▶ _Work required_:
Return all the data below as it stands, minus the pictures.

Two-dimensional motion records:
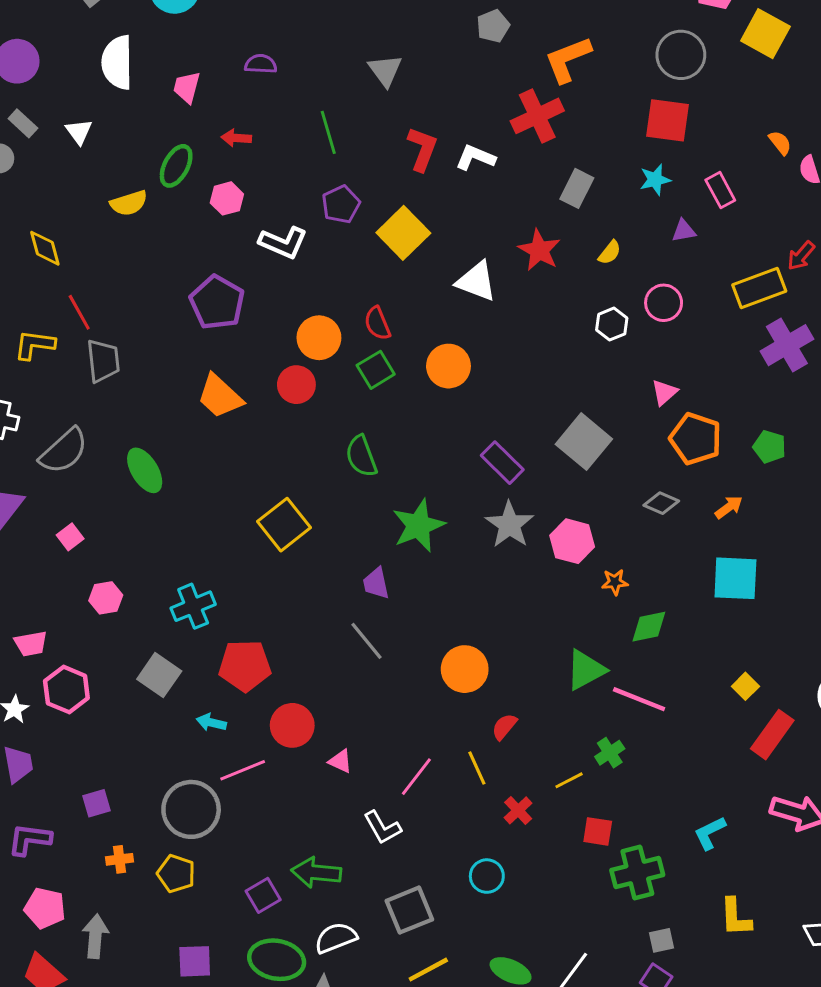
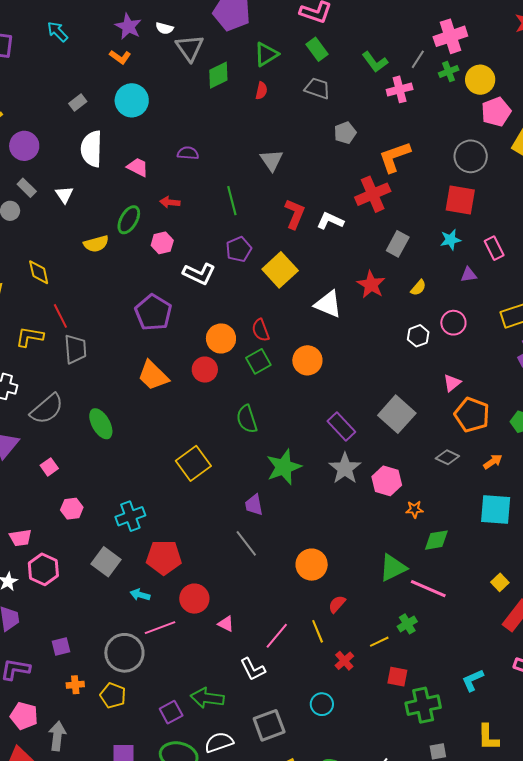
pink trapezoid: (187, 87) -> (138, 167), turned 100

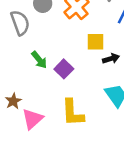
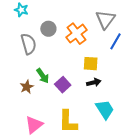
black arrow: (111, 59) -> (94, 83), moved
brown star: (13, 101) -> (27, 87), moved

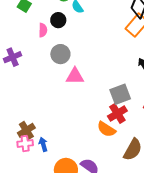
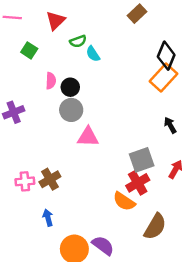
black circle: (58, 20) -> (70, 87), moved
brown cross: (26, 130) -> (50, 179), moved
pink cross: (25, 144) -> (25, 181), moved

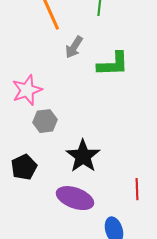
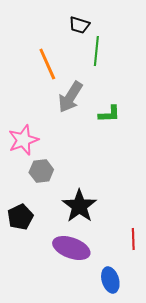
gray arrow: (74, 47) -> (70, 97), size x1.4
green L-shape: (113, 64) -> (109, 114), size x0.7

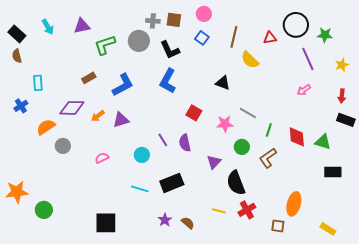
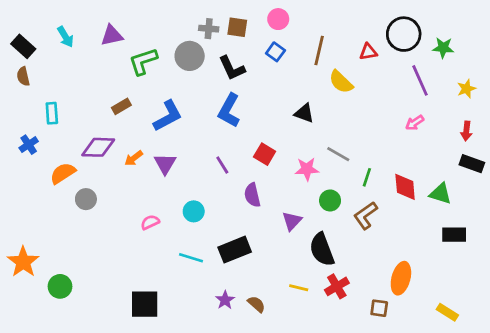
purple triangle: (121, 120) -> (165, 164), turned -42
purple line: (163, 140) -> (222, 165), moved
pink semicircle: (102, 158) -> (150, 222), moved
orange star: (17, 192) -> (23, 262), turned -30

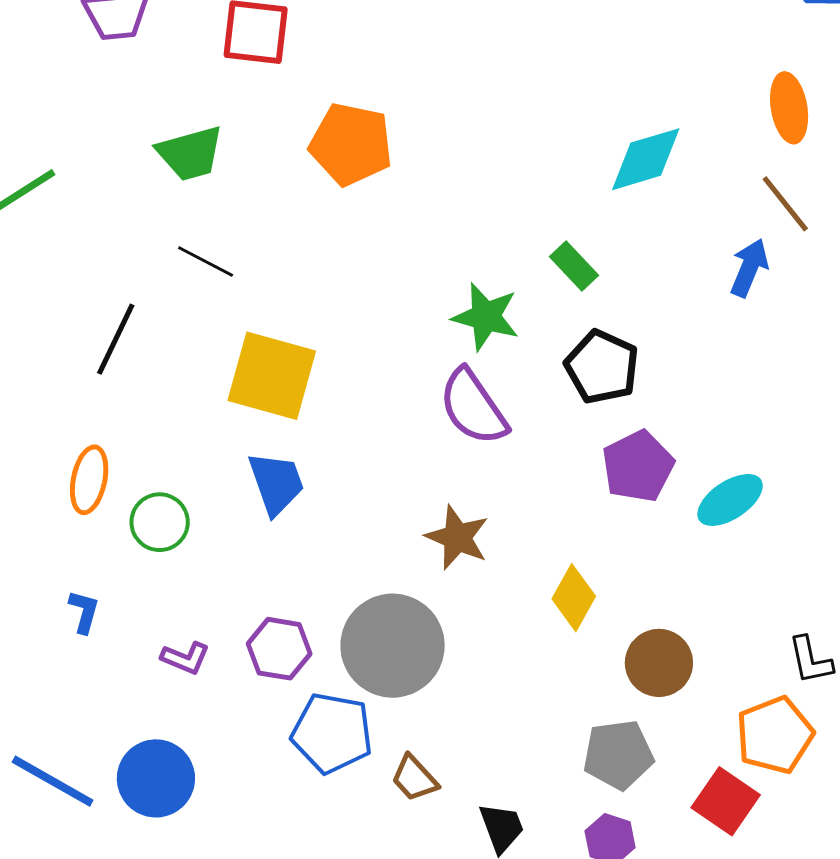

▶ _Response_:
pink trapezoid: (187, 87) -> (138, 167), turned 100

black arrow: (111, 59) -> (94, 83), moved
brown star: (13, 101) -> (27, 87), moved

black circle: (58, 20) -> (70, 87), moved
brown cross: (26, 130) -> (50, 179), moved
pink cross: (25, 144) -> (25, 181), moved

gray arrow: (74, 47) -> (70, 97), size x1.4
green L-shape: (113, 64) -> (109, 114), size x0.7

purple triangle: (121, 120) -> (165, 164), turned -42
purple line: (163, 140) -> (222, 165), moved
pink semicircle: (102, 158) -> (150, 222), moved
orange star: (17, 192) -> (23, 262), turned -30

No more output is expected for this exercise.